YOUR ASSIGNMENT ->
From the entries that follow, pick out all lines holding "brown".

THE RECORDS ->
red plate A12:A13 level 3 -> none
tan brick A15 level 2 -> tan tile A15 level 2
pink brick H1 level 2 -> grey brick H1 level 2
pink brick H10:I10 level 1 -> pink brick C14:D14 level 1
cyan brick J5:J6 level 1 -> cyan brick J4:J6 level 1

==

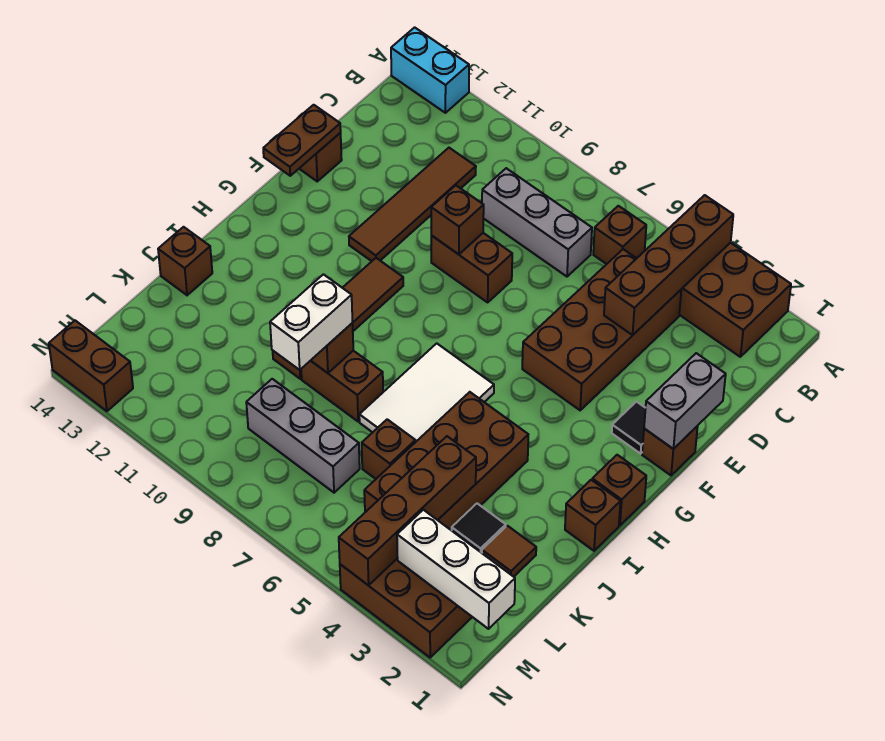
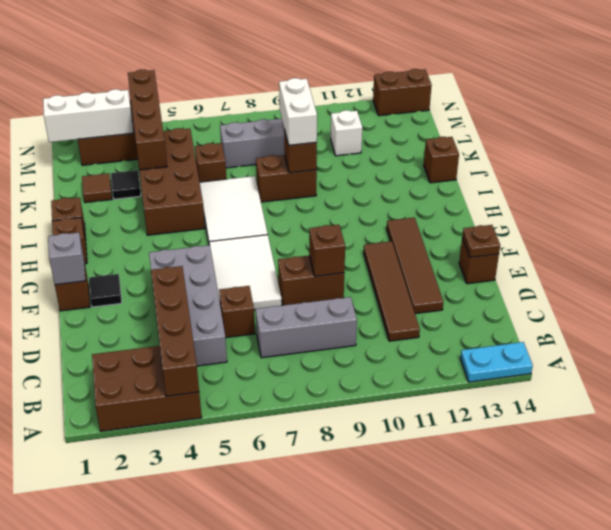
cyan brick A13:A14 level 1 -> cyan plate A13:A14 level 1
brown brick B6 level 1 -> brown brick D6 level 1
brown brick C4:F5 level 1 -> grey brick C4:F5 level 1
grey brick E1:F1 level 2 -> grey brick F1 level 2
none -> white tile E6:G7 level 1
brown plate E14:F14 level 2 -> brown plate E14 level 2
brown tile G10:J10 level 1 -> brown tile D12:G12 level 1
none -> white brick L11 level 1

EXERCISE OUTPUT ->
brown brick B6 level 1 -> brown brick D6 level 1
brown brick C4:F5 level 1 -> grey brick C4:F5 level 1
brown plate E14:F14 level 2 -> brown plate E14 level 2
brown tile G10:J10 level 1 -> brown tile D12:G12 level 1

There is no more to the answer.